- Description of the task: From the first line to the last, repeat the records exactly and skip the pictures.

Stored items:
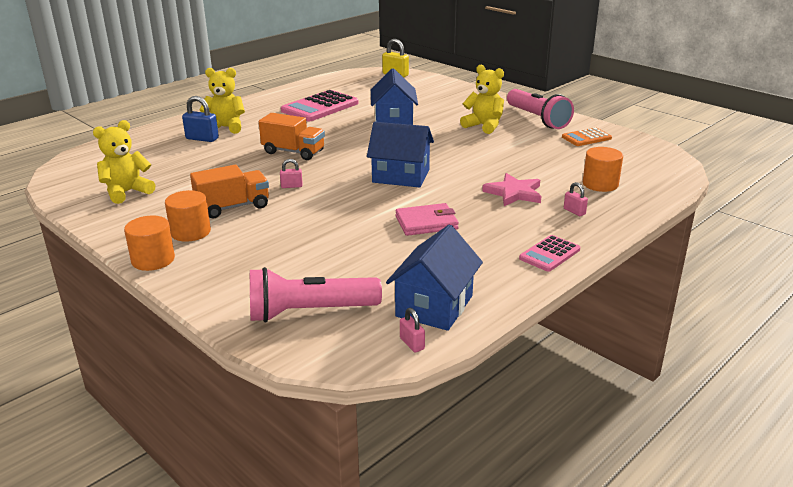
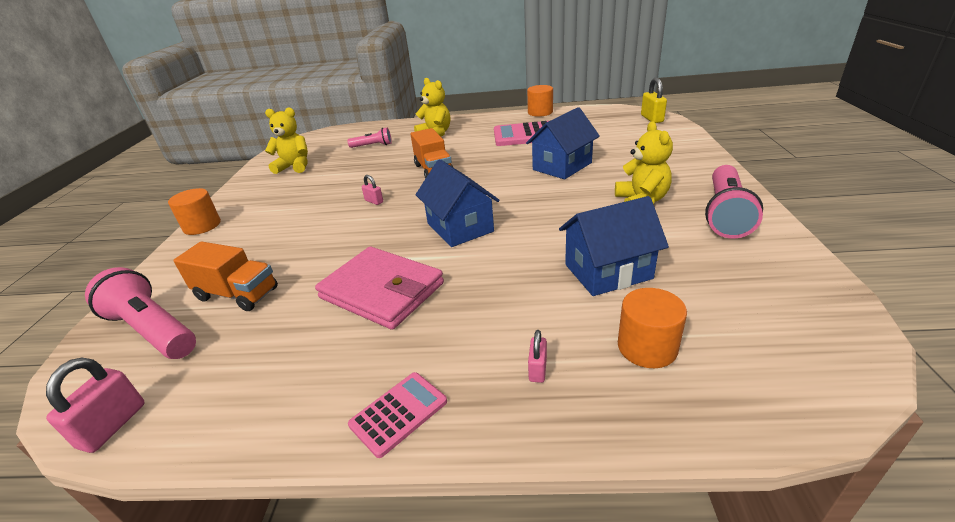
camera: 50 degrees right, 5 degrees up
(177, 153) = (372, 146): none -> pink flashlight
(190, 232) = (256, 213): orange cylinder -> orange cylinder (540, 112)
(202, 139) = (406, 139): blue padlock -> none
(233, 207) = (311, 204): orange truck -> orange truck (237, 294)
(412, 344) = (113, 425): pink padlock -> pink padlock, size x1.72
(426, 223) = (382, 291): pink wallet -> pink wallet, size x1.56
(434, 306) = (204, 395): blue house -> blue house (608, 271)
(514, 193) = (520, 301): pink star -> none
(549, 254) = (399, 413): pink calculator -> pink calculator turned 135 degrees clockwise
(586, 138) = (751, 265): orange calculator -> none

- Result of this exercise:
camera: 50 degrees right, 5 degrees up
(177, 153) = (372, 146): none -> pink flashlight
(190, 232) = (256, 213): orange cylinder -> orange cylinder (540, 112)
(202, 139) = (406, 139): blue padlock -> none
(233, 207) = (311, 204): orange truck -> orange truck (237, 294)
(412, 344) = (113, 425): pink padlock -> pink padlock, size x1.72
(426, 223) = (382, 291): pink wallet -> pink wallet, size x1.56
(434, 306) = (204, 395): blue house -> blue house (608, 271)
(514, 193) = (520, 301): pink star -> none
(549, 254) = (399, 413): pink calculator -> pink calculator turned 135 degrees clockwise
(586, 138) = (751, 265): orange calculator -> none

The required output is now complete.